* Task item *
Look at every line of the material below and tally those containing "moved". Reply with the total alone.

* Extracted material *
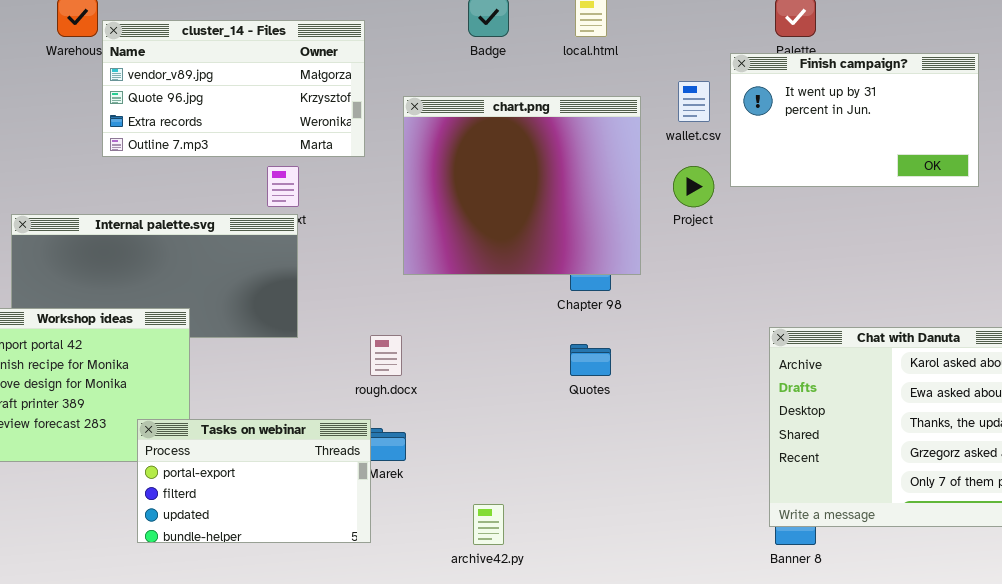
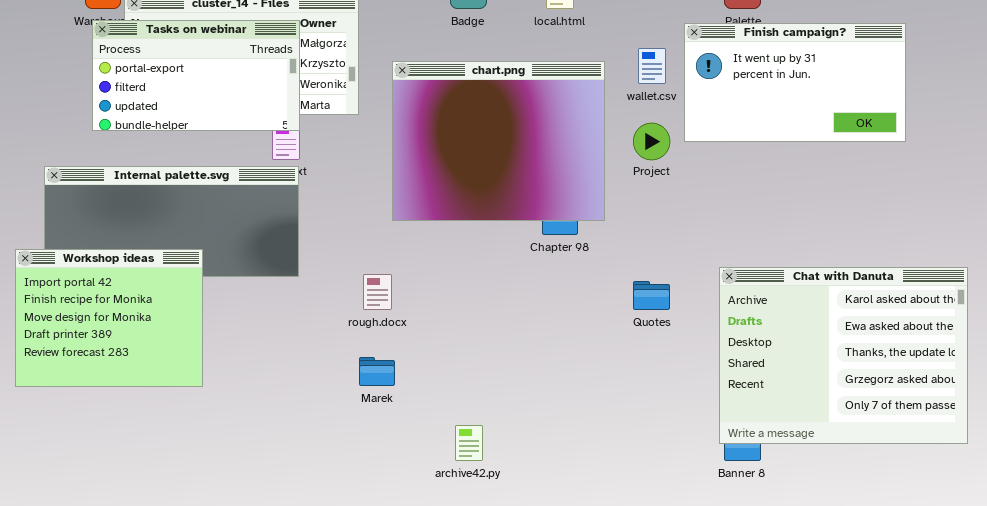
Quotes: [570,344,611,376] -> [633,281,670,310], moved
Tasks on webinar: [137,419,371,543] -> [92,20,300,131], moved

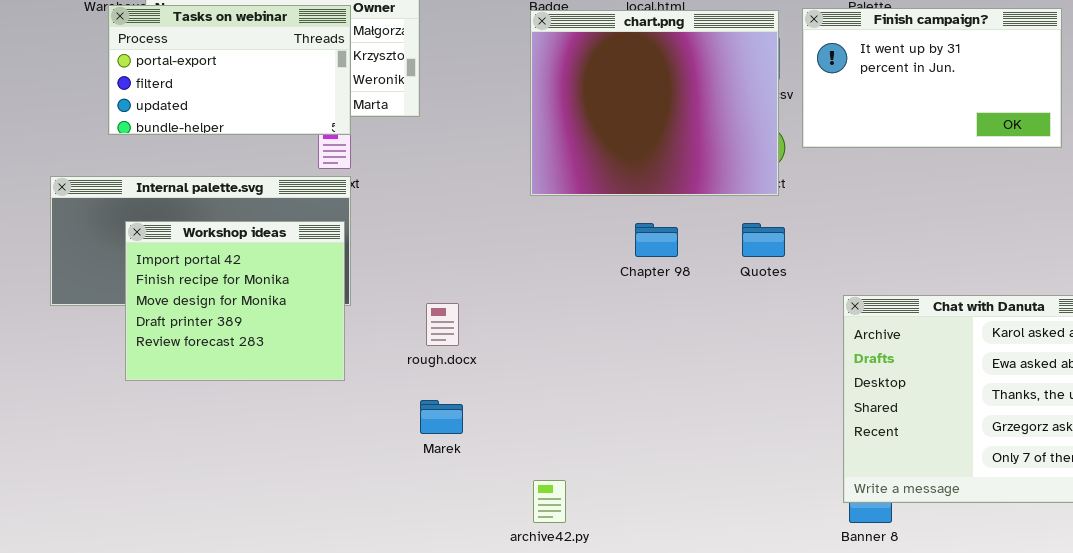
chart.png: [392,61,605,221] -> [530,10,779,196], moved
Workshop ideas: [15,249,203,387] -> [125,221,345,381], moved
Quotes: [633,281,670,310] -> [742,223,785,257], moved

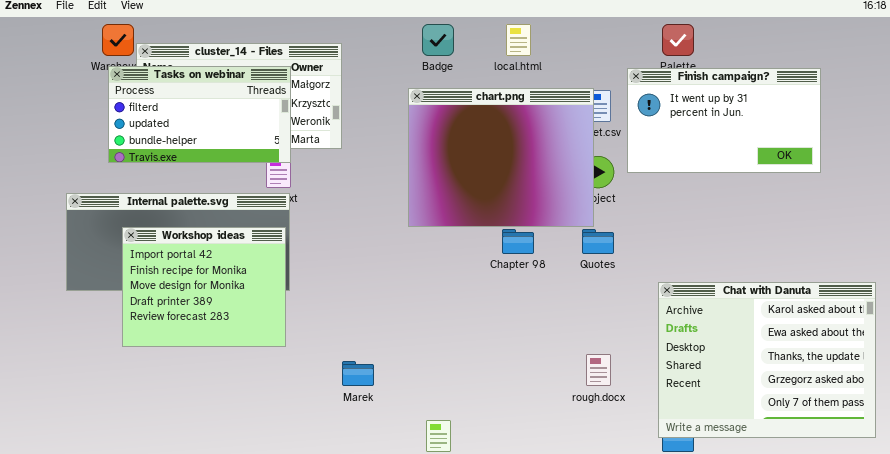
Tasks on webinar: [108,5,351,135] -> [108,66,291,163], scrolled down 1 row
chart.png: [530,10,779,196] -> [408,88,594,227], moved
rough.docx: [426,303,459,346] -> [586,354,611,386], moved

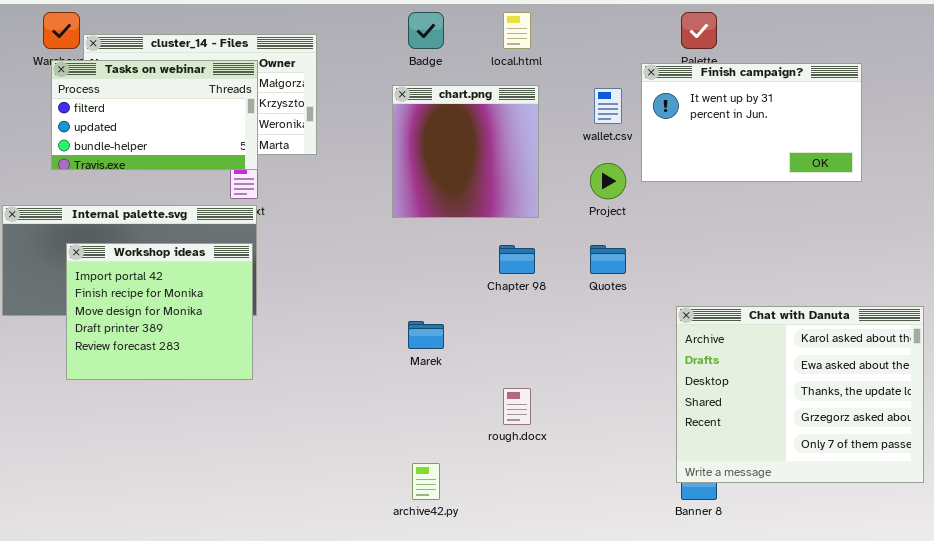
chart.png: [408,88,594,227] -> [392,85,539,218], resized
rough.docx: [586,354,611,386] -> [503,388,531,425], moved
Marek: [342,361,374,386] -> [408,321,444,349], moved

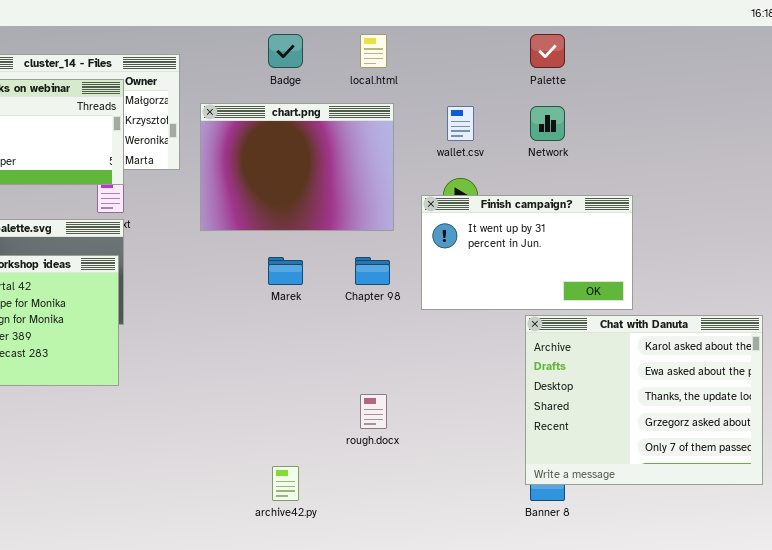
Finish campaign?: [641,63,862,182] -> [421,195,633,310], moved
chart.png: [392,85,539,218] -> [200,103,394,231], resized
Marek: [408,321,444,349] -> [268,257,303,285], moved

* Response to this exercise *
11